* **CHALLENGE**: Can you collect every line of the data below that contains the word "longest" and copy each of those lines in full?

* **AVAILABLE RECORDS**:
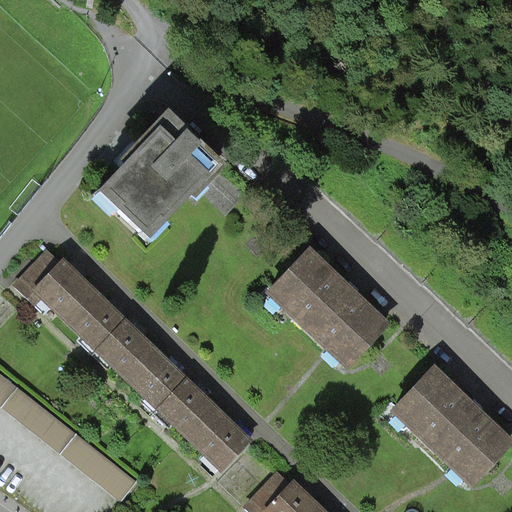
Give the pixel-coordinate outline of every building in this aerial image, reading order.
[(159,123),(91,198),(144,247),(212,172),(159,123)] [(310,254),(264,302),(342,374),(387,325),(310,254)] [(44,258),(15,291),(82,350),(111,317),(44,258)] [(121,326),(92,359),(148,408),(177,376),(121,326)] [(430,373),(386,421),(464,492),(508,443),(430,373)] [(0,379),(0,411),(121,509),(137,490),(0,379)] [(183,385),(154,418),(221,478),(251,445),(183,385)] [(314,511),(285,486),(261,511),(314,511)]
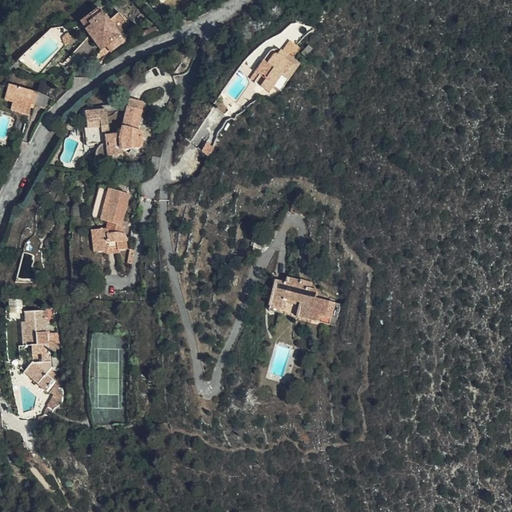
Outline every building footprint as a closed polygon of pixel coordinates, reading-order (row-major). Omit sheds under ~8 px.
[(181,10),(177,3),(160,14),(164,18),(168,18),(181,10)] [(106,46),(120,35),(99,8),(80,22),(101,50),(106,46)] [(126,42),(120,35),(106,46),(110,53),(126,42)] [(290,41),(282,52),(288,55),(299,63),(305,58),(301,53),(303,50),(290,41)] [(77,50),(84,57),(93,49),(86,42),(77,50)] [(309,45),(303,50),(301,53),(305,58),(313,50),(309,45)] [(288,55),(282,52),(277,48),(271,49),(263,61),(267,64),(273,54),(276,54),(284,59),(288,55)] [(299,63),(288,55),(284,59),(276,54),(273,54),(267,64),(263,61),(255,72),(259,75),(254,82),(269,93),(274,86),(281,90),(299,63)] [(259,75),(255,72),(250,80),(254,82),(259,75)] [(50,94),(50,85),(40,84),(40,93),(50,94)] [(31,105),(34,105),(37,93),(38,92),(9,85),(5,101),(13,104),(11,111),(28,116),(29,108),(31,105)] [(37,93),(34,105),(45,109),(54,98),(37,93)] [(143,103),(129,100),(121,133),(109,135),(106,135),(108,157),(121,155),(121,150),(141,148),(142,140),(142,131),(137,130),(143,103)] [(84,129),(86,145),(90,145),(94,144),(94,148),(98,147),(98,144),(103,143),(102,136),(102,133),(108,132),(106,111),(86,113),(88,129),(84,129)] [(160,168),(162,157),(154,155),(152,167),(160,168)] [(120,194),(121,192),(100,186),(93,215),(95,219),(104,221),(102,229),(92,230),(94,253),(107,251),(108,251),(108,248),(118,247),(118,250),(127,249),(125,234),(123,233),(119,232),(121,225),(128,197),(120,194)] [(308,216),(308,203),(292,203),(290,213),(308,216)] [(132,264),(136,250),(130,249),(127,263),(132,264)] [(302,287),(303,282),(286,277),(285,282),(276,280),(270,307),(279,309),(282,299),(300,303),(297,317),(329,325),(329,324),(334,303),(334,302),(315,298),(317,290),(313,289),(302,287)] [(21,322),(23,346),(31,346),(33,362),(24,372),(46,391),(54,381),(45,374),(50,369),(49,352),(48,352),(47,332),(45,332),(45,318),(41,318),(41,311),(25,312),(24,322),(21,322)] [(31,346),(23,346),(19,346),(20,368),(24,372),(33,362),(31,346)] [(312,378),(313,370),(305,368),(304,377),(312,378)] [(146,385),(156,384),(155,369),(146,369),(146,385)]
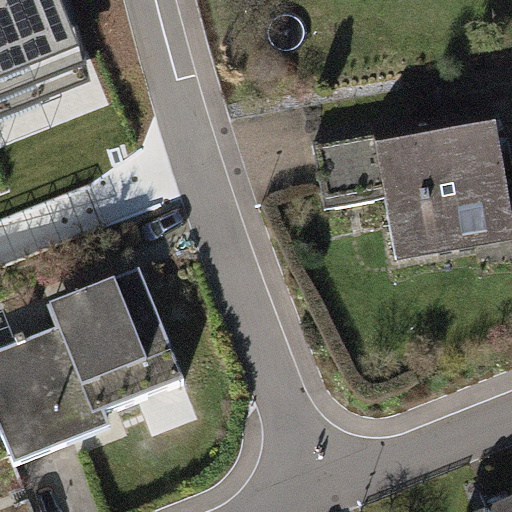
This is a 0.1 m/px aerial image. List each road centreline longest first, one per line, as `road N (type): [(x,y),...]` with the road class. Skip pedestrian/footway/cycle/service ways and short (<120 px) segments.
road 1 (residential): [(153,0),(191,141),(284,394),(331,490)]
road 2 (residential): [(331,490),(511,417)]
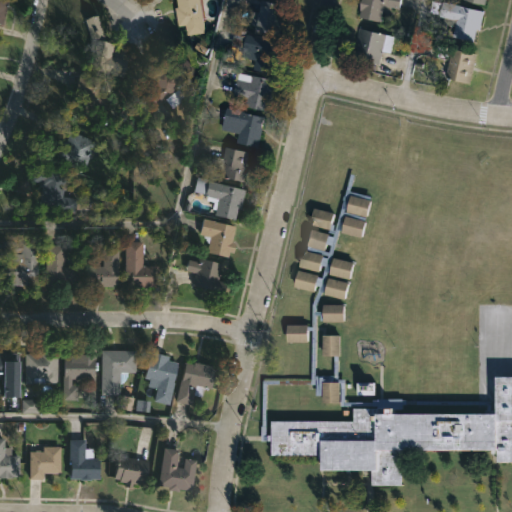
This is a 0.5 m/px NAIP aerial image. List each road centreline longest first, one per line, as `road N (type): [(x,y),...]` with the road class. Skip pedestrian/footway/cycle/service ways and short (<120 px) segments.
road 1 (residential): [(326,0),(290,195),(246,342),(219,511)]
road 2 (residential): [(246,342),(109,322),(0,321)]
road 3 (residential): [(511,116),(309,79)]
road 4 (residential): [(41,0),(29,70),(0,157)]
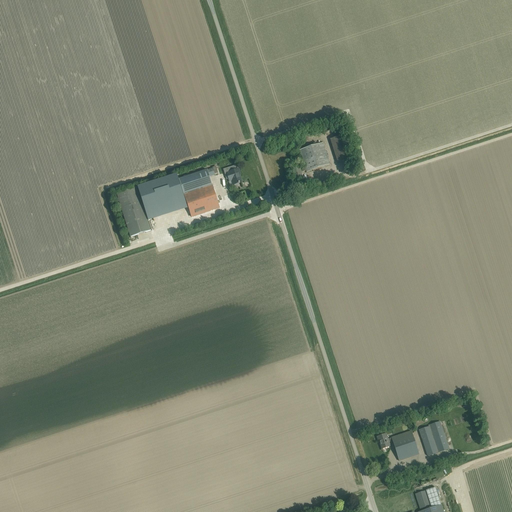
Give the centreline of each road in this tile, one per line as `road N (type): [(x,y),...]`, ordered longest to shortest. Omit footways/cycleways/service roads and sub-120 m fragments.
road 1 (tertiary): [(375,511),(209,0)]
road 2 (track): [(0,289),(129,248)]
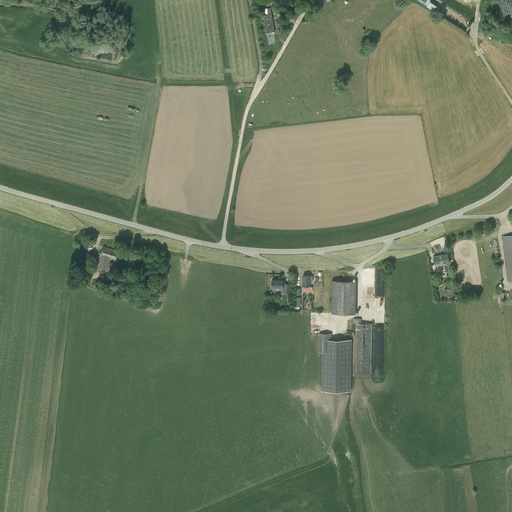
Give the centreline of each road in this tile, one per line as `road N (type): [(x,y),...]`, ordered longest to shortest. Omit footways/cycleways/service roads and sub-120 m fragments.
road 1 (unclassified): [(511,180),(490,198),(386,239),(316,251),(222,247)]
road 2 (unclassified): [(222,247),(245,106),(308,3)]
road 3 (unclassified): [(222,247),(0,187)]
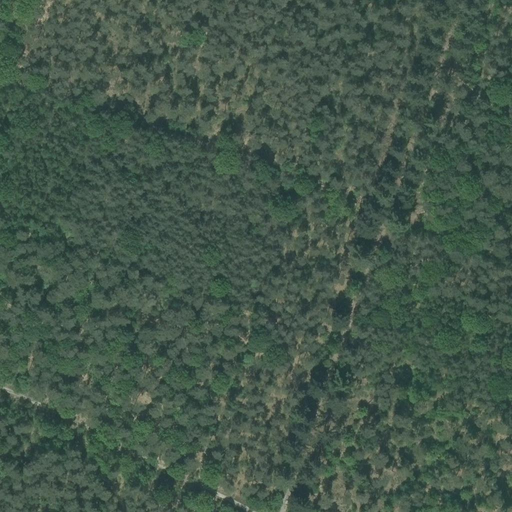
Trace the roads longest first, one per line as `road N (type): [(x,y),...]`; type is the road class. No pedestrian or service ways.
road 1 (track): [(282,511),(470,0)]
road 2 (track): [(252,511),(0,387)]
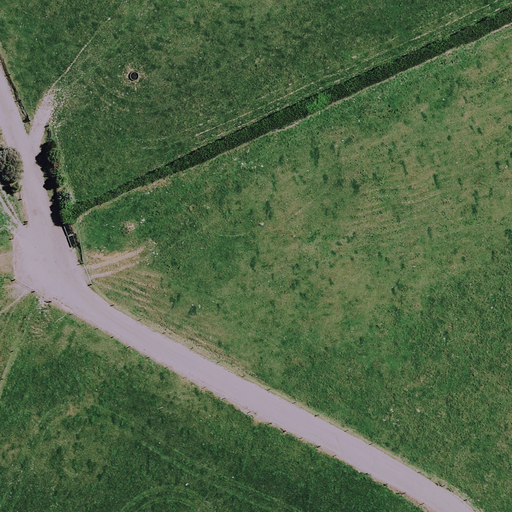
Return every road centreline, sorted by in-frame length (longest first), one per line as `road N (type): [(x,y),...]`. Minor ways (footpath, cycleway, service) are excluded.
road 1 (track): [(0,256),(72,253),(126,317),(434,485),(456,511)]
road 2 (track): [(0,382),(72,253),(0,67)]
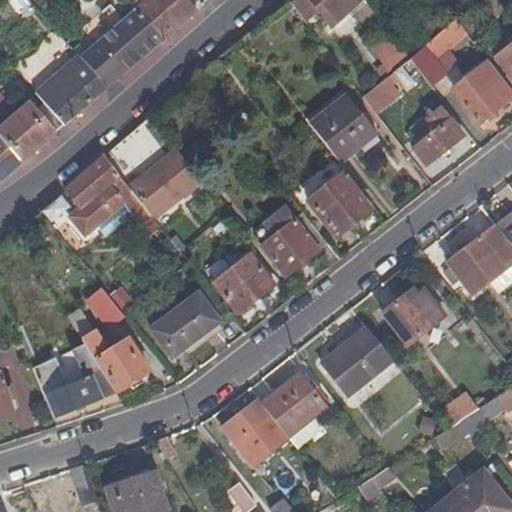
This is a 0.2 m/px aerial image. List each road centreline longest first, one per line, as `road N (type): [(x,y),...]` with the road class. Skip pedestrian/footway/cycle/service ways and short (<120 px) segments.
road 1 (residential): [(0,467),(183,407),(217,387),(511,154)]
road 2 (tertiary): [(249,0),(0,210)]
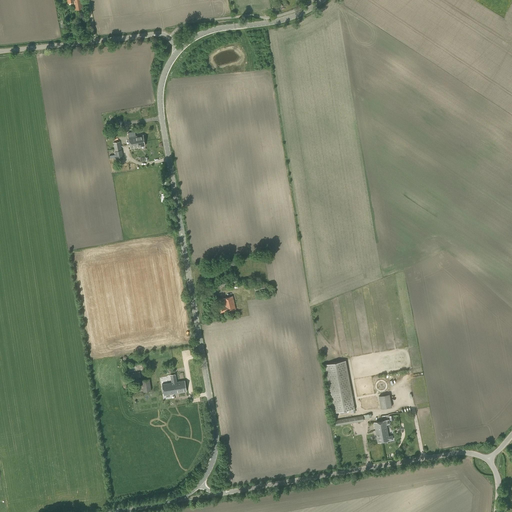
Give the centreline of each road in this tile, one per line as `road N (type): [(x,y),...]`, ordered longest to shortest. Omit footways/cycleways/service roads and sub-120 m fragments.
road 1 (tertiary): [(200,484),(217,438),(160,100),(164,72),(180,48)]
road 2 (unclassified): [(200,484),(217,495),(460,453),(488,459)]
road 3 (unclassified): [(0,51),(158,33),(180,48)]
road 4 (tertiary): [(180,48),(200,34),(294,17),(324,0)]
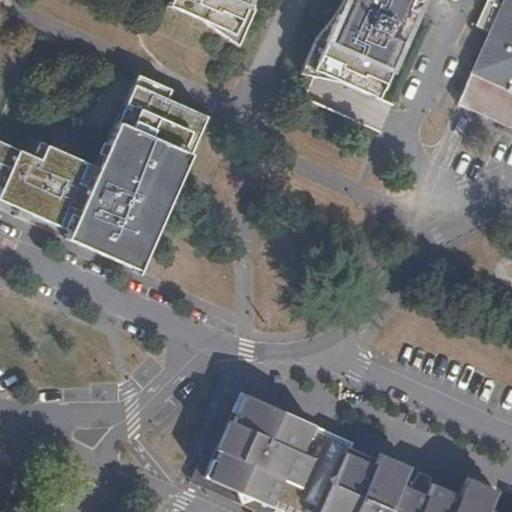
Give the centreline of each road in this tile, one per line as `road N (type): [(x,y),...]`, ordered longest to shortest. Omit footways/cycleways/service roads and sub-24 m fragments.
road 1 (residential): [(207,343),(239,355),(319,349),(348,333),(438,231),(465,218)]
road 2 (residential): [(465,218),(423,164),(407,127),(465,0)]
road 3 (residential): [(0,250),(207,343)]
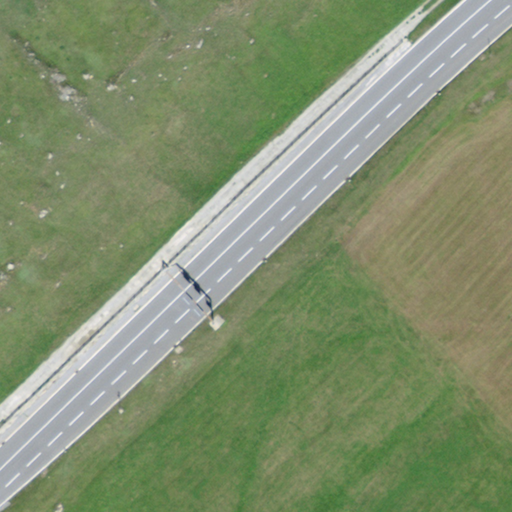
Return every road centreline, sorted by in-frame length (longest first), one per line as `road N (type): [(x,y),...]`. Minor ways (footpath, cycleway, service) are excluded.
road 1 (primary): [(492,0),(0,468)]
road 2 (track): [(432,0),(0,412)]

* **WRITTEN SOLUTION**:
This is a 0.1 m/px aerial image. List each road centreline longest first, one per line, as `road N (type): [(x,y),...]` with the road class. Skip pedestrian/footway/cycle/service ways and short (<120 px) segments.
This is a 0.5 m/px NAIP aerial image. List each road centreline longest first, one per line, as `road N (type): [(x,y),...]` with the road class. Skip pedestrian/footway/cycle/service ways and short (<120 px) segments.
Give the centreline of each road in this tile, one per line as `road N (type): [(x,y),...]`, ordered longest to shortest. Omit footways/cycleways/service roads and sub-120 m fragments.
Give the centreline of each road in this tile, one per line as `road N (type): [(x,y),...]`, ordered longest to shortest. Omit footways/cycleways/service roads and sub-120 m fragments.
Trace the roads longest first, one per line as `road N (type): [(x,y),...]`; type is the road class. No pedestrian or service ways.
Return every road centreline, sorted by in-frame length (longest first), one per line as `road N (type): [(x,y),...]`. Minor ways (footpath, cycleway, service) are excluded.
This is a 0.2 m/px aerial image. List each road centreline longest first, one per line, as `road N (type): [(x,y),...]` with the road class. Skip pedestrian/footway/cycle/service ways and short (<120 px) segments.
Give the centreline of each road in this tile, one per line as `road N (type): [(x,y),...]`, ordered longest to shortest. Omit footways/cycleways/service roads and sub-120 m fragments.
Give the centreline of each road in this tile, one per line as `road N (type): [(x,y),...]`, ordered longest to shortest. Omit footways/cycleways/service roads and sub-24 m fragments.
Return every road centreline, sorted by in-frame length (longest first), one per line as `road N (type): [(x,y),...]`. Minor ways (footpath, cycleway, service) are excluded.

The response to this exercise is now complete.